**Exercise objective**: A complete answer lists every line of the entries below where the string "black" appears.

**Supplied records**:
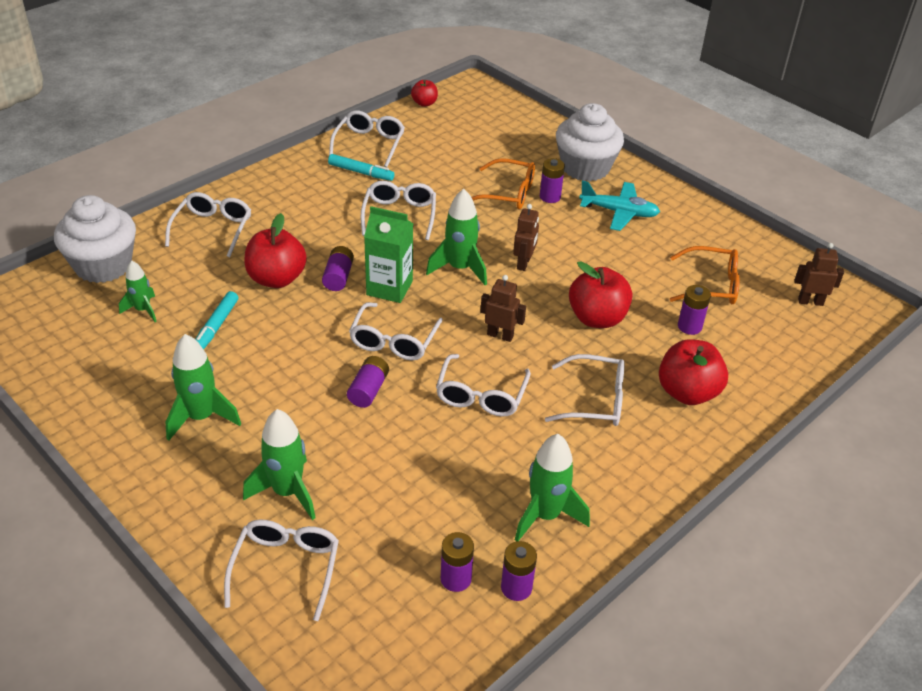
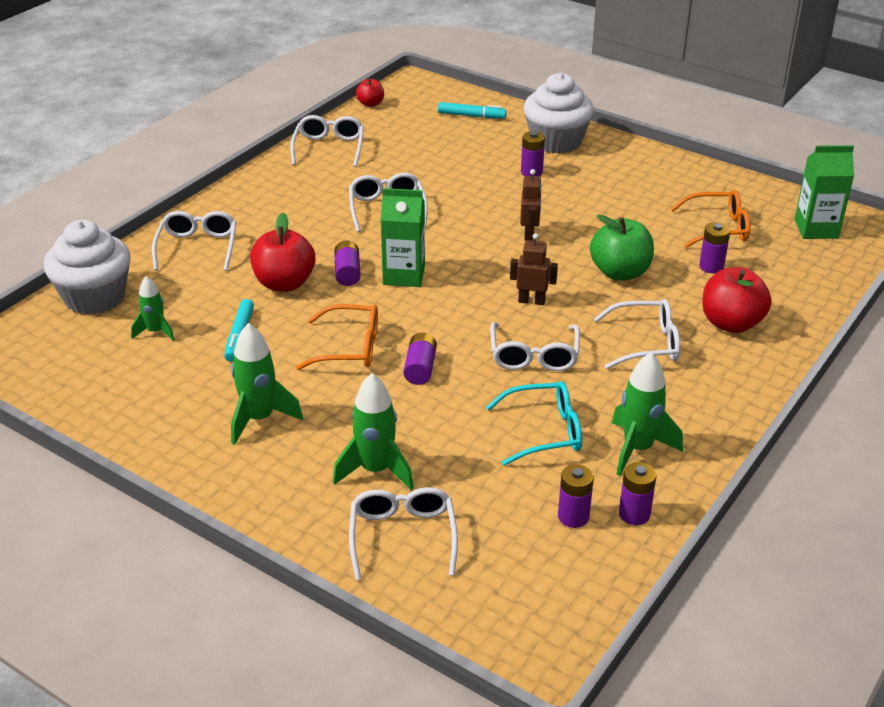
camera: 10 degrees left, 5 degrees down
(361, 172) = (331, 175): turquoise marker -> turquoise marker (471, 116)
(394, 341) = (427, 321): white glasses -> none
(460, 268) = (467, 248): green rocket -> none
(461, 480) = (544, 432): none -> turquoise glasses
(508, 193) = (488, 174): orange glasses -> orange glasses (350, 348)
(597, 318) = (620, 272): red apple -> green apple
(619, 212) = (605, 177): turquoise plane -> none
(810, 302) = (816, 229): brown robot -> green carton

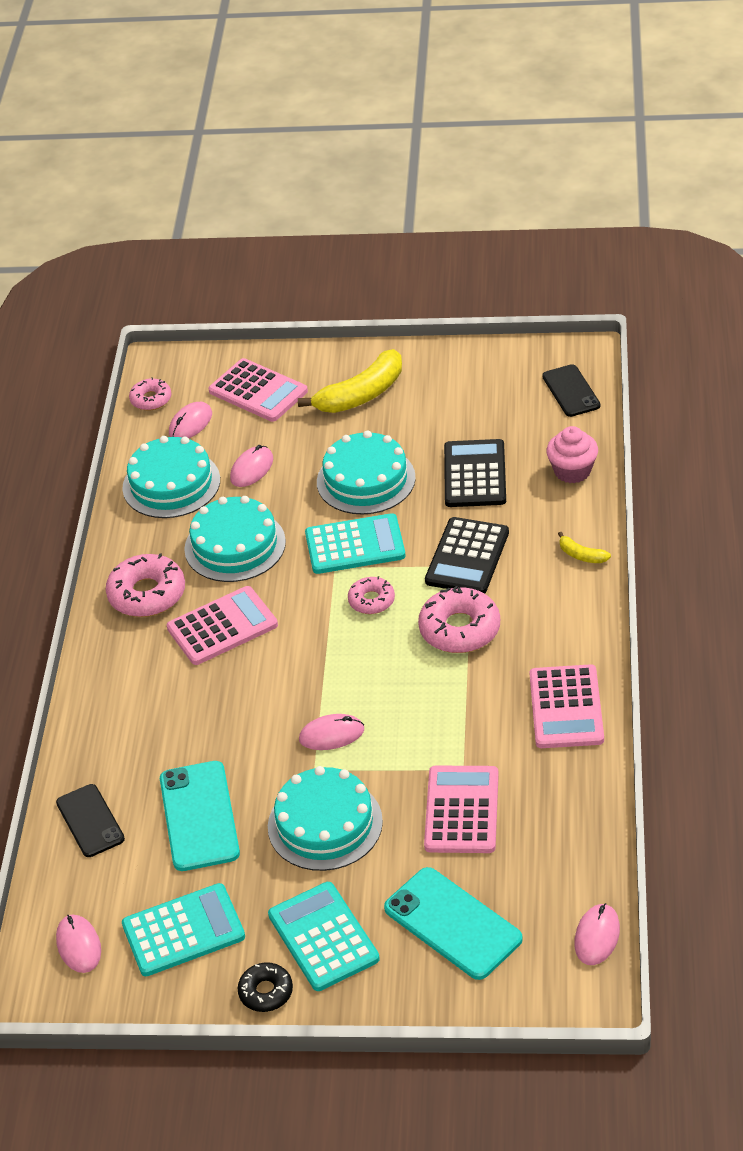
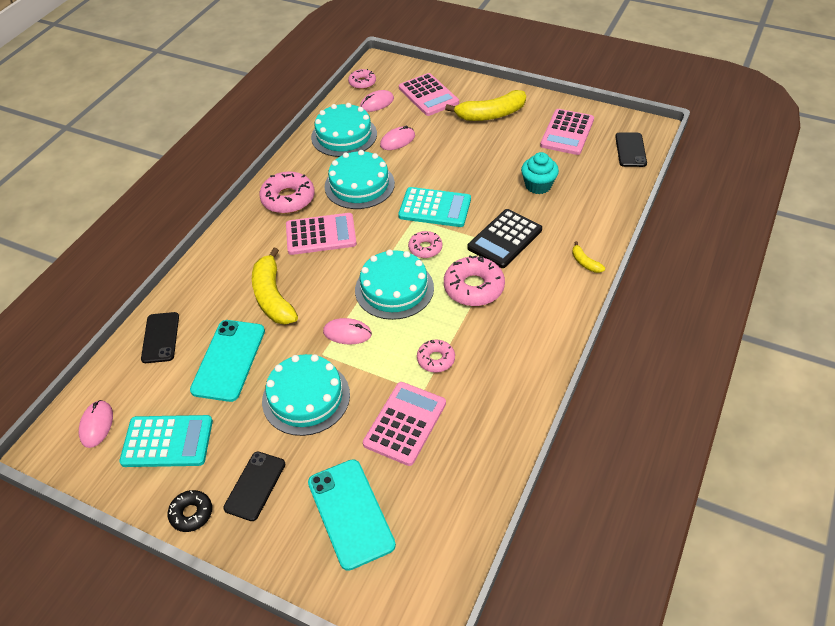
camera: 20 degrees right, 5 degrees up
(207, 724) = (273, 297): none -> yellow banana
(323, 937) = (255, 486): turquoise calculator -> black phone
(366, 480) = (465, 168): turquoise cake -> turquoise cake (394, 289)
(459, 728) = (436, 359): none -> pink donut
(474, 474) = (538, 185): black calculator -> turquoise cupcake
(566, 707) = (520, 371): pink calculator -> pink calculator (567, 132)
(572, 471) = (606, 203): pink cupcake -> none
(597, 936) = (452, 570): pink mouse -> none

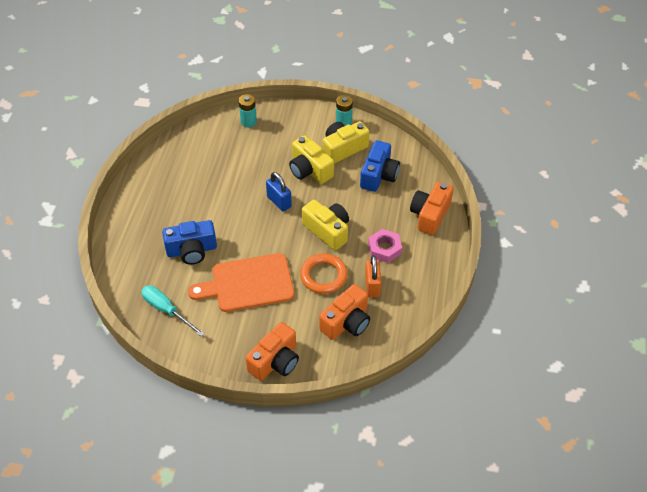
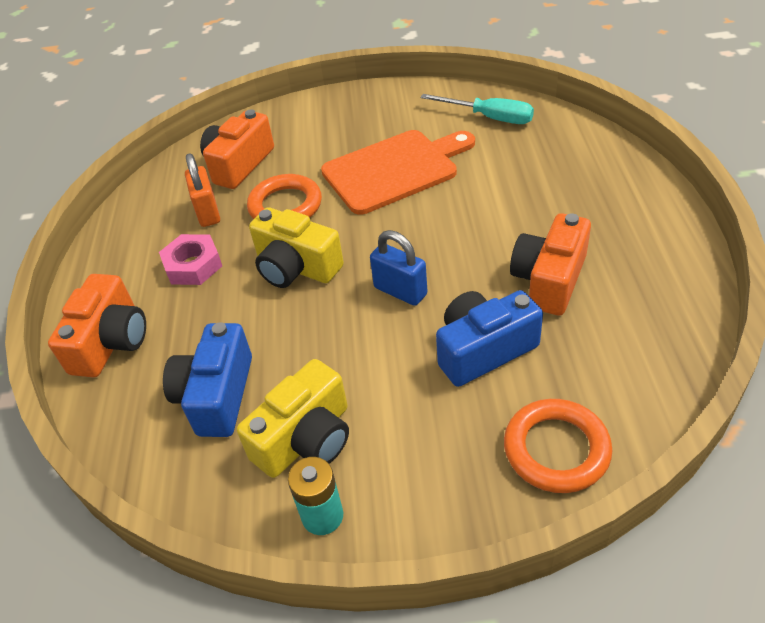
camera: 170 degrees right, 5 degrees down
(191, 250) = (504, 185): blue camera -> blue camera (483, 350)
(248, 121) = (556, 449): turquoise battery -> orange ring
(275, 361) = (321, 109): orange camera -> orange camera (549, 280)
(309, 170) = (365, 368): yellow camera -> none

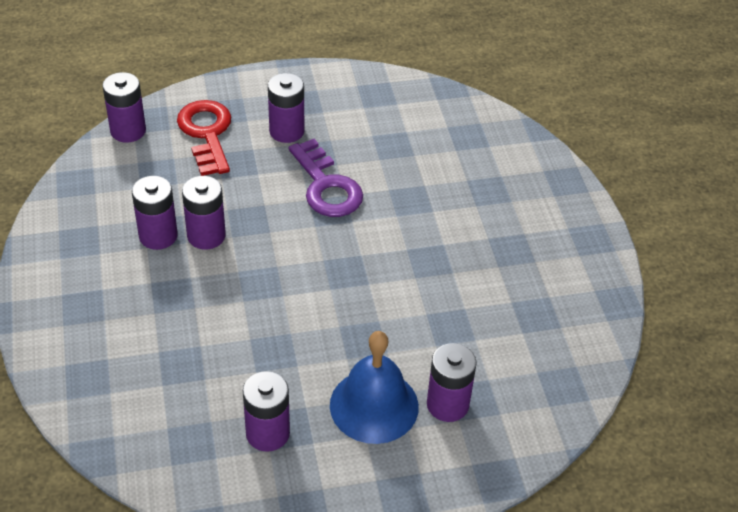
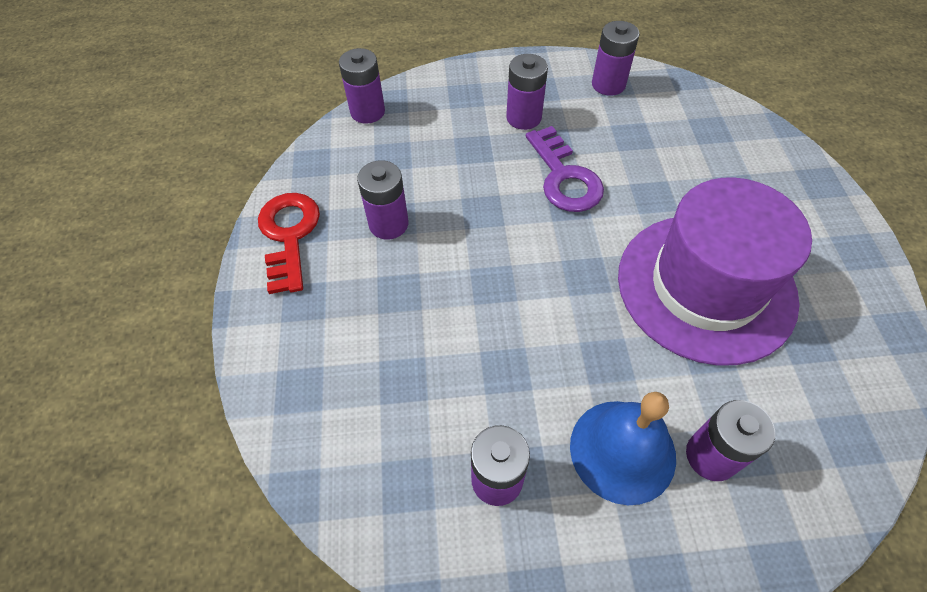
camera: 10 degrees right, 10 degrees up
(206, 133) = (444, 117): red key -> red key (289, 235)
(206, 236) = (438, 226): purple battery -> purple battery (608, 84)
(453, 275) = (705, 286): none -> purple hat

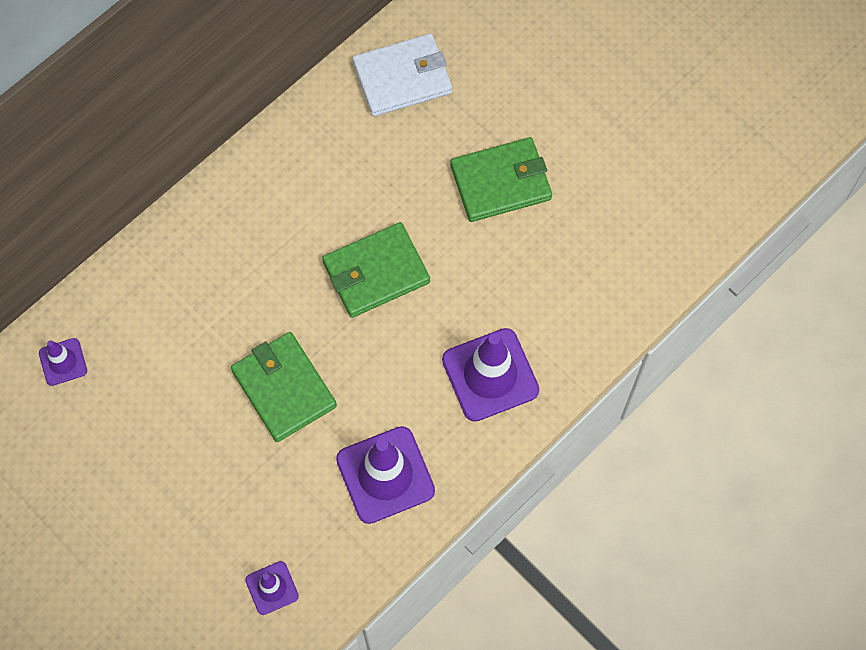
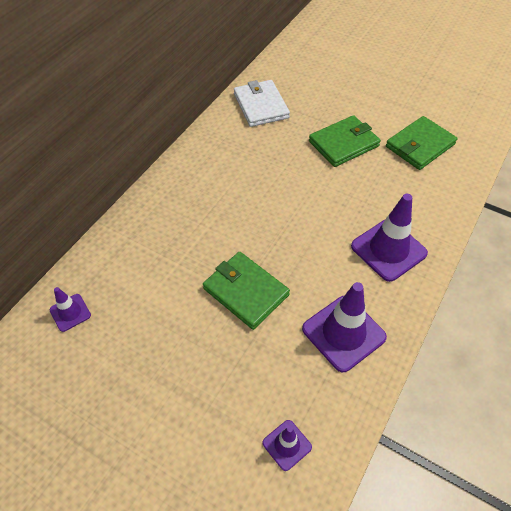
camera: 15 degrees left, 15 degrees down
(376, 272) = (284, 207): green wallet -> green wallet (419, 145)
(402, 78) = (261, 106): white wallet -> white wallet turned 75 degrees counterclockwise

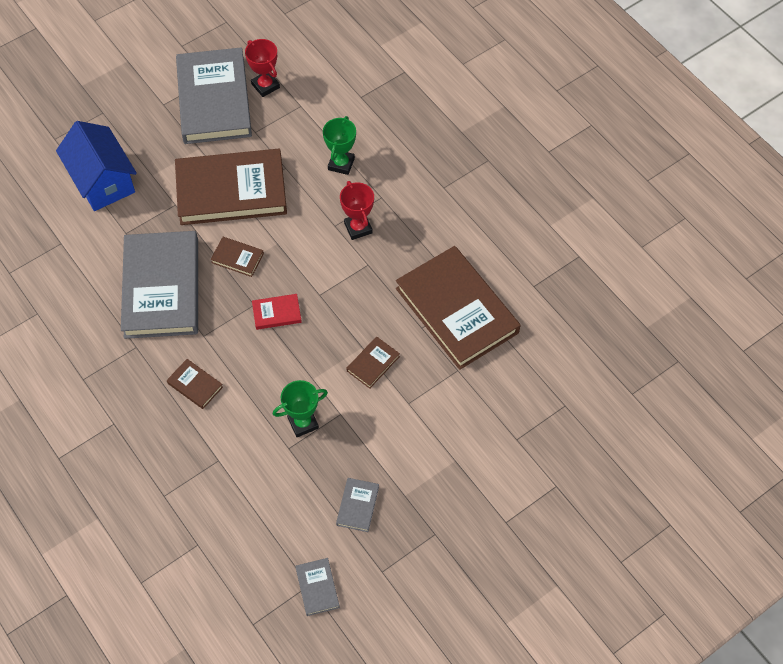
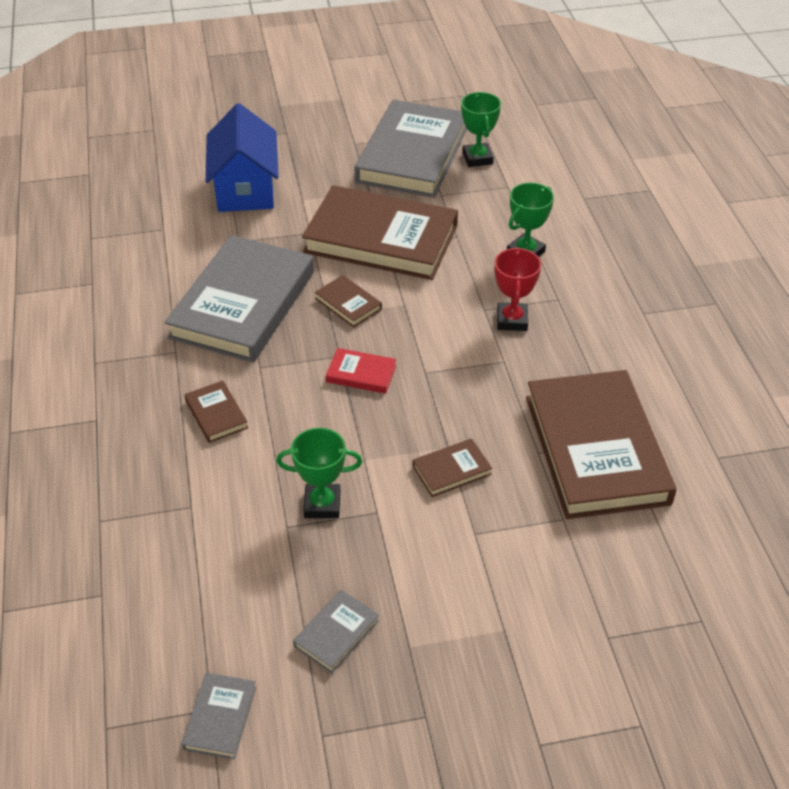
camera: 25 degrees right, 15 degrees down
(265, 86) = (477, 158): red trophy -> green trophy

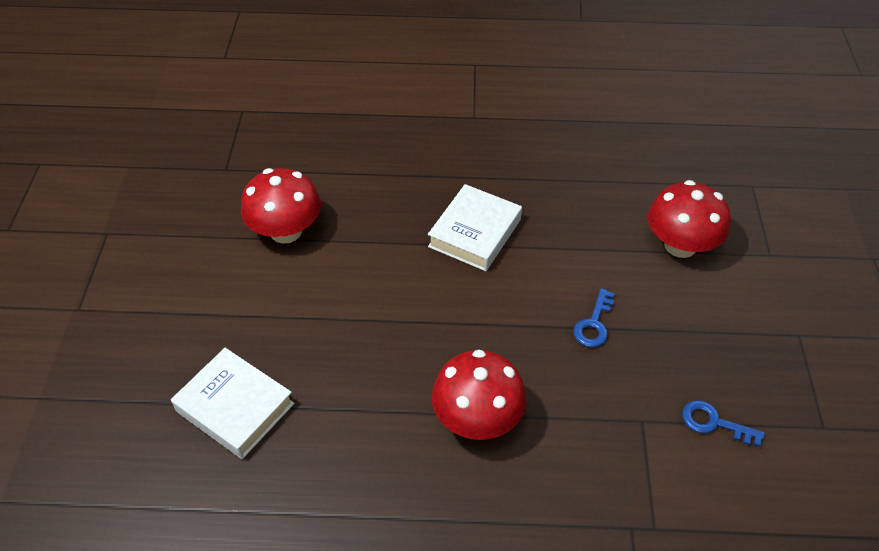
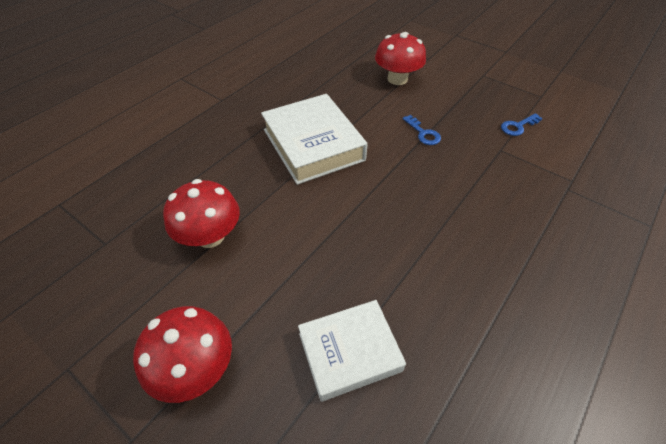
camera: 55 degrees left, 0 degrees up
(474, 233) = (313, 145): white book -> white book, size x1.52
(477, 418) = (455, 215): red mushroom -> red mushroom (195, 368)

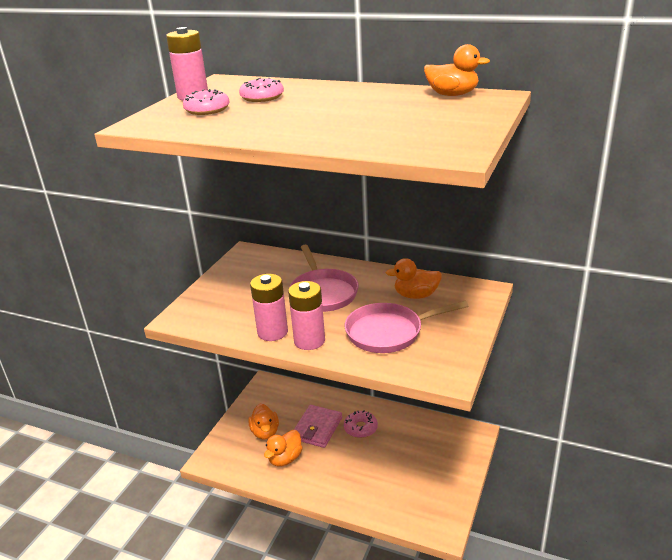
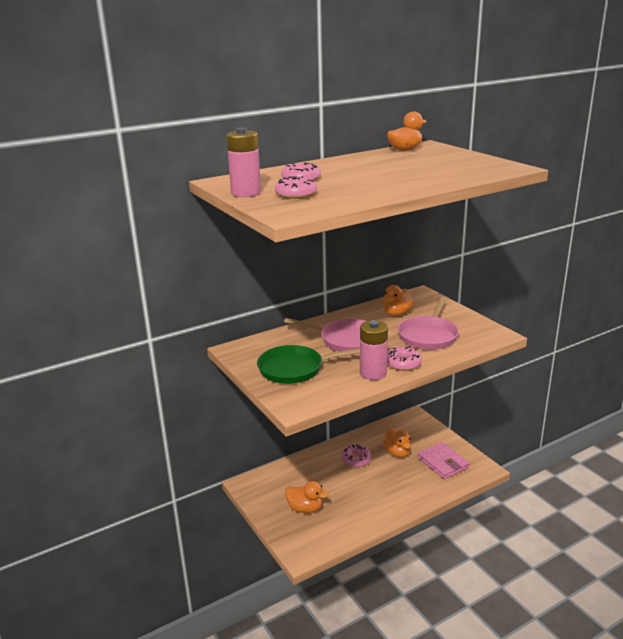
camera: 55 degrees left, 5 degrees down
(241, 291) = (295, 369): none -> green pan
(285, 459) = (347, 510): orange duck -> orange duck (397, 453)
(309, 341) = (403, 363): pink battery -> pink donut
(317, 428) = (332, 480): pink wallet -> pink wallet (443, 463)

**Finished task**:
(323, 937) = (255, 486): turquoise calculator -> black phone
(474, 474) = (538, 185): black calculator -> turquoise cupcake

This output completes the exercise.